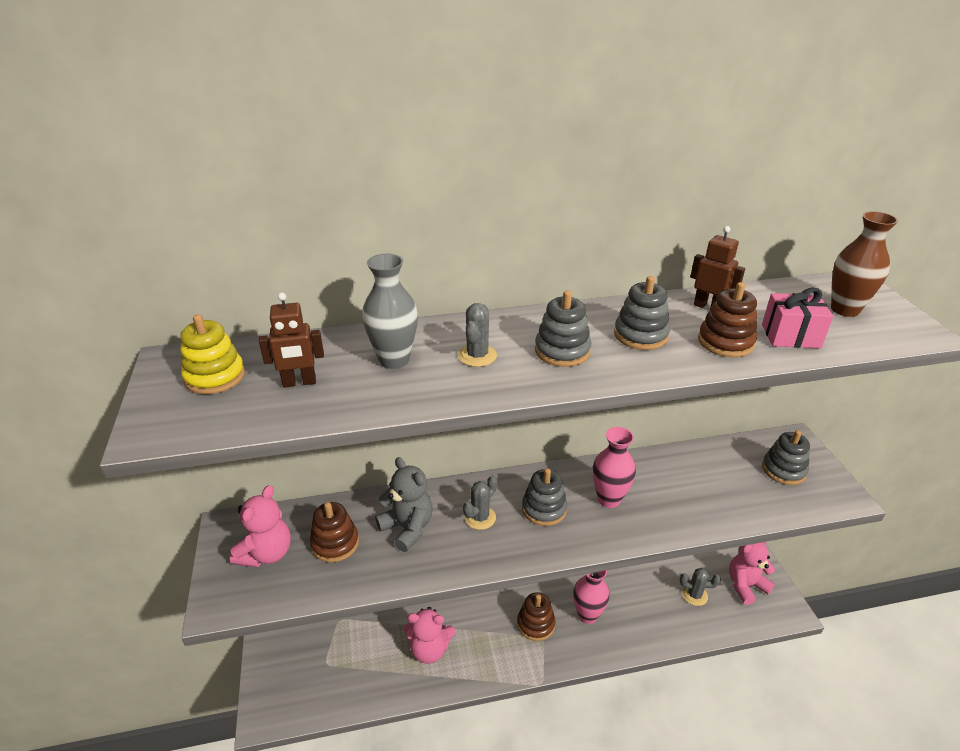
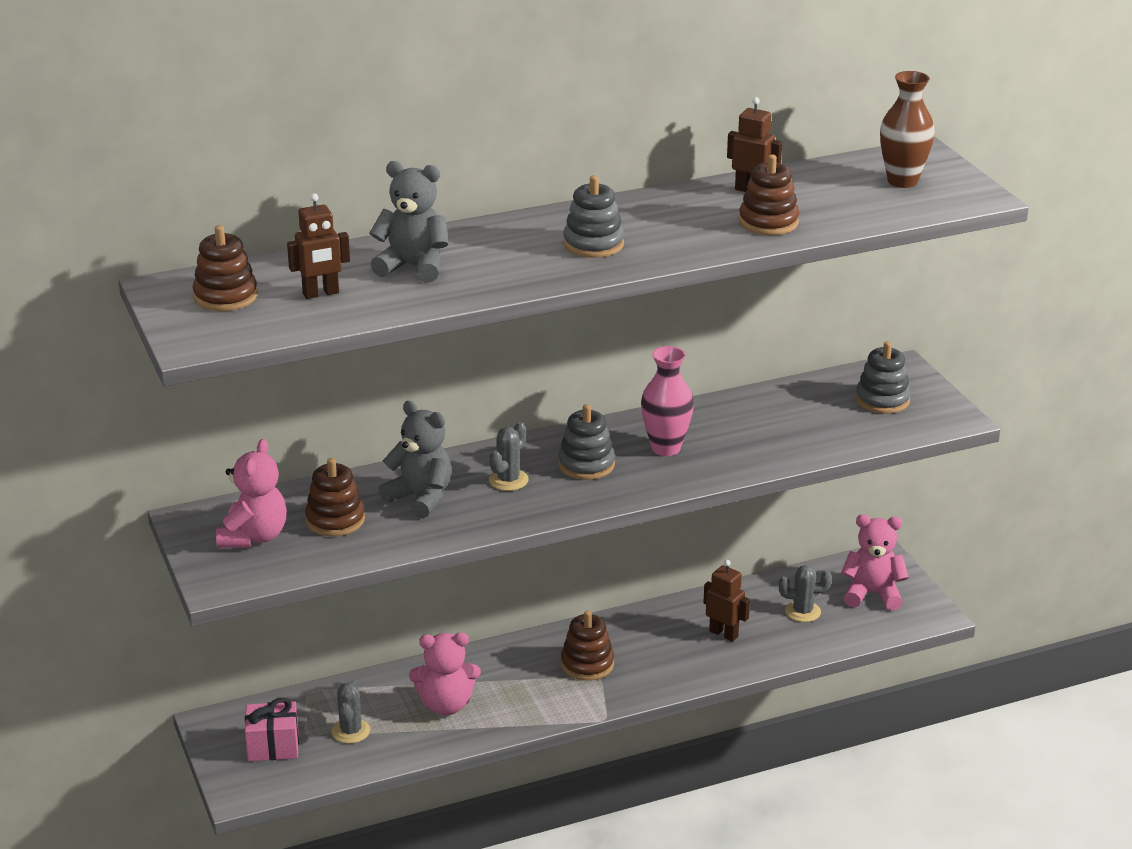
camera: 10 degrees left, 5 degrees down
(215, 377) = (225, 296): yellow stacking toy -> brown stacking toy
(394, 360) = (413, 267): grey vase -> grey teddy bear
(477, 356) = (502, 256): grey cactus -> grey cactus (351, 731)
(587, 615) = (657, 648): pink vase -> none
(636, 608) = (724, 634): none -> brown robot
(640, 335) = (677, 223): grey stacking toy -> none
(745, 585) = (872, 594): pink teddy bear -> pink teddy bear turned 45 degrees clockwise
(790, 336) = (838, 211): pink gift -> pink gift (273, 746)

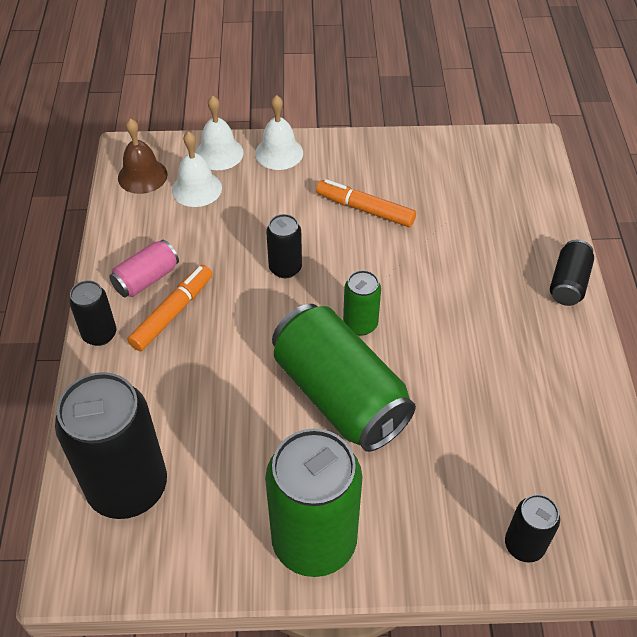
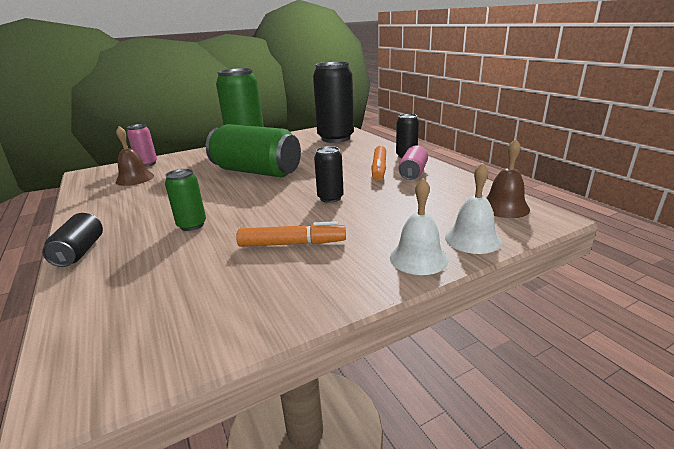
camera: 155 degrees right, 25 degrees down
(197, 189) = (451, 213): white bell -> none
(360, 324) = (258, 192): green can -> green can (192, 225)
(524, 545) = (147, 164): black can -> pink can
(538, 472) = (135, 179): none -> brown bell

What you should do - Only these lines should appear in the reply: the one containing "(360, 324) = (258, 192): green", the last line of the data, and all lines between them, each copied exactly.

Solution for this problem -
(360, 324) = (258, 192): green can -> green can (192, 225)
(524, 545) = (147, 164): black can -> pink can
(538, 472) = (135, 179): none -> brown bell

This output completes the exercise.